● **Material for this task**:
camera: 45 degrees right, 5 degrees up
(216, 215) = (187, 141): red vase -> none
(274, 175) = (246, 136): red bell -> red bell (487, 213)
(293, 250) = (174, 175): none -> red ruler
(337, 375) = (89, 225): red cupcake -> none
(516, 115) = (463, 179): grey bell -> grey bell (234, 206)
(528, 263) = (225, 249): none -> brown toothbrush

● **Task item**:
Would you reproduce, word for word, the lines from the one holding "(337, 375) = (89, 225): red cupcake -> none" through the final line of the entries, both included?

● **Completed task**:
(337, 375) = (89, 225): red cupcake -> none
(516, 115) = (463, 179): grey bell -> grey bell (234, 206)
(528, 263) = (225, 249): none -> brown toothbrush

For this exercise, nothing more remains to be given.